Work required:
Give back the entire listing that follows, exactly.

┌──

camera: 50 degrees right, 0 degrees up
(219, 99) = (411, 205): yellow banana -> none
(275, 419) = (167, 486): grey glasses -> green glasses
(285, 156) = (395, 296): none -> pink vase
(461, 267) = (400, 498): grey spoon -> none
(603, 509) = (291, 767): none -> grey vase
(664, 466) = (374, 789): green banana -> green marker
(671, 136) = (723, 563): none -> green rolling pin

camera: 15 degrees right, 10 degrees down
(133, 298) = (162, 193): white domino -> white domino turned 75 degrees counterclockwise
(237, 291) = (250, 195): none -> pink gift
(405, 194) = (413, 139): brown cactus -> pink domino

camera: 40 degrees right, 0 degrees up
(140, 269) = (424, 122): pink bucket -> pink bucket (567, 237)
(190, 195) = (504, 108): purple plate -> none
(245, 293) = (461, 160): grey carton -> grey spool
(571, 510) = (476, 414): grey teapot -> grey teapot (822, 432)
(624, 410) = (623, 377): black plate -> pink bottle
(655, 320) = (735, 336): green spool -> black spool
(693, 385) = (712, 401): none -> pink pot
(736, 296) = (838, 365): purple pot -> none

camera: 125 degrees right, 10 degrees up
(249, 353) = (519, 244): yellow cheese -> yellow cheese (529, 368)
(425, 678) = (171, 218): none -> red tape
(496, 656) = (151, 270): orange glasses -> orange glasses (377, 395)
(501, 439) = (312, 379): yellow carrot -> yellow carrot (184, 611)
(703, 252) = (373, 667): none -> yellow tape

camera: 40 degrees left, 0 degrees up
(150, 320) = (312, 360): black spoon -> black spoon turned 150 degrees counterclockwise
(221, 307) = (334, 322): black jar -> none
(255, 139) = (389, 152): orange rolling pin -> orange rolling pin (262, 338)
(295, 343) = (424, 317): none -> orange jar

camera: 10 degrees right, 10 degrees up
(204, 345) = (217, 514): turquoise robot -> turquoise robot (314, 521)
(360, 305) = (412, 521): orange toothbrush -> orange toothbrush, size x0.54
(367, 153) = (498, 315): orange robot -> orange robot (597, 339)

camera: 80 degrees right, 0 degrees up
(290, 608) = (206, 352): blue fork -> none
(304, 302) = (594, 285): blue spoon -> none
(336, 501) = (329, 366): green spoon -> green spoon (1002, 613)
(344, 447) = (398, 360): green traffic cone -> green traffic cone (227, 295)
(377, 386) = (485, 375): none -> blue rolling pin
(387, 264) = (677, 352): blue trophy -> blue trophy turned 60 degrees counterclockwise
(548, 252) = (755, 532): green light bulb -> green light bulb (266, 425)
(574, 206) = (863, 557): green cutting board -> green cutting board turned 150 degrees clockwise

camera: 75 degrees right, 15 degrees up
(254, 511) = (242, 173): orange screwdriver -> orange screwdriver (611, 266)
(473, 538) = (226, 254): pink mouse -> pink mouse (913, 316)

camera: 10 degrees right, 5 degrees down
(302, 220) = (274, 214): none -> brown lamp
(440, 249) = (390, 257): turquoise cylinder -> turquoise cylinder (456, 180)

└──

Your response:
camera: 50 degrees right, 0 degrees up
(219, 99) = (411, 205): yellow banana -> none
(275, 419) = (167, 486): grey glasses -> green glasses
(285, 156) = (395, 296): none -> pink vase
(461, 267) = (400, 498): grey spoon -> none
(603, 509) = (291, 767): none -> grey vase
(664, 466) = (374, 789): green banana -> green marker
(671, 136) = (723, 563): none -> green rolling pin

camera: 15 degrees right, 10 degrees down
(133, 298) = (162, 193): white domino -> white domino turned 75 degrees counterclockwise
(237, 291) = (250, 195): none -> pink gift
(405, 194) = (413, 139): brown cactus -> pink domino

camera: 40 degrees right, 0 degrees up
(140, 269) = (424, 122): pink bucket -> pink bucket (567, 237)
(190, 195) = (504, 108): purple plate -> none
(245, 293) = (461, 160): grey carton -> grey spool
(571, 510) = (476, 414): grey teapot -> grey teapot (822, 432)
(624, 410) = (623, 377): black plate -> pink bottle
(655, 320) = (735, 336): green spool -> black spool
(693, 385) = (712, 401): none -> pink pot
(736, 296) = (838, 365): purple pot -> none

camera: 125 degrees right, 10 degrees up
(249, 353) = (519, 244): yellow cheese -> yellow cheese (529, 368)
(425, 678) = (171, 218): none -> red tape
(496, 656) = (151, 270): orange glasses -> orange glasses (377, 395)
(501, 439) = (312, 379): yellow carrot -> yellow carrot (184, 611)
(703, 252) = (373, 667): none -> yellow tape

camera: 40 degrees left, 0 degrees up
(150, 320) = (312, 360): black spoon -> black spoon turned 150 degrees counterclockwise
(221, 307) = (334, 322): black jar -> none
(255, 139) = (389, 152): orange rolling pin -> orange rolling pin (262, 338)
(295, 343) = (424, 317): none -> orange jar

camera: 10 degrees right, 10 degrees up
(204, 345) = (217, 514): turquoise robot -> turquoise robot (314, 521)
(360, 305) = (412, 521): orange toothbrush -> orange toothbrush, size x0.54
(367, 153) = (498, 315): orange robot -> orange robot (597, 339)

camera: 80 degrees right, 0 degrees up
(290, 608) = (206, 352): blue fork -> none
(304, 302) = (594, 285): blue spoon -> none
(336, 501) = (329, 366): green spoon -> green spoon (1002, 613)
(344, 447) = (398, 360): green traffic cone -> green traffic cone (227, 295)
(377, 386) = (485, 375): none -> blue rolling pin
(387, 264) = (677, 352): blue trophy -> blue trophy turned 60 degrees counterclockwise
(548, 252) = (755, 532): green light bulb -> green light bulb (266, 425)
(574, 206) = (863, 557): green cutting board -> green cutting board turned 150 degrees clockwise

camera: 75 degrees right, 15 degrees up
(254, 511) = (242, 173): orange screwdriver -> orange screwdriver (611, 266)
(473, 538) = (226, 254): pink mouse -> pink mouse (913, 316)

camera: 10 degrees right, 5 degrees down
(302, 220) = (274, 214): none -> brown lamp
(440, 249) = (390, 257): turquoise cylinder -> turquoise cylinder (456, 180)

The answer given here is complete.